Restate the listing below word for word; no pictures belong in the copy.

Source data:
####
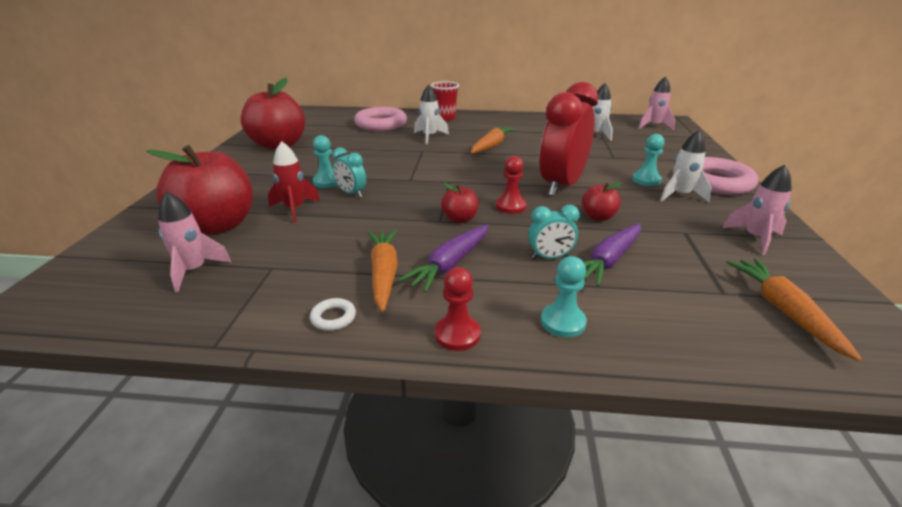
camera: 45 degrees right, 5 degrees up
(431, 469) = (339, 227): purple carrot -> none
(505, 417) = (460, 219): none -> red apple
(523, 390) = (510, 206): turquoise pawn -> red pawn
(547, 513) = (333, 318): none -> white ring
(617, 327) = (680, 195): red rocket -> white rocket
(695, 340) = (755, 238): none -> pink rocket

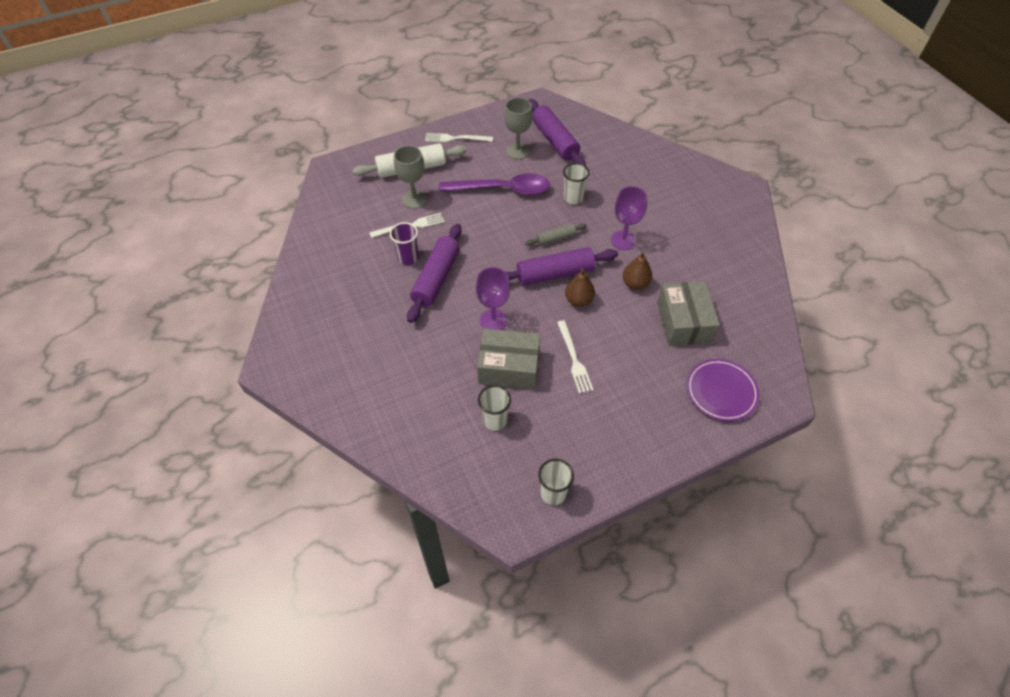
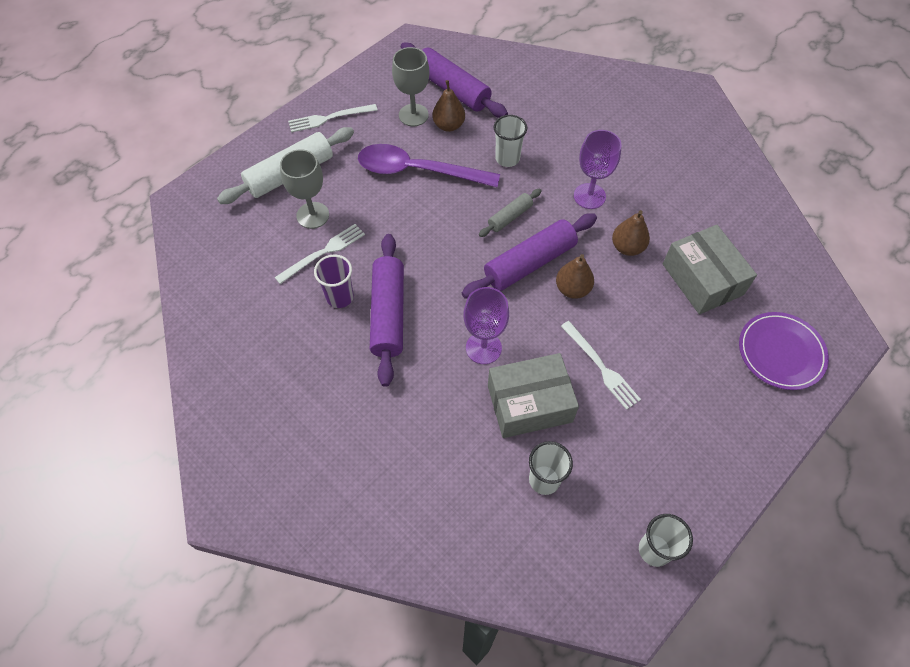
camera: 20 degrees left, 5 degrees up
(502, 189) = (418, 171): purple spoon -> purple spoon turned 150 degrees counterclockwise
(540, 164) = (448, 125): none -> brown pear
####
Answer space:
camera: 45 degrees right, 5 degrees up
(431, 469) = (339, 227): purple carrot -> none
(505, 417) = (460, 219): none -> red apple
(523, 390) = (510, 206): turquoise pawn -> red pawn
(547, 513) = (333, 318): none -> white ring
(617, 327) = (680, 195): red rocket -> white rocket
(695, 340) = (755, 238): none -> pink rocket

camera: 20 degrees left, 5 degrees up
(502, 189) = (418, 171): purple spoon -> purple spoon turned 150 degrees counterclockwise
(540, 164) = (448, 125): none -> brown pear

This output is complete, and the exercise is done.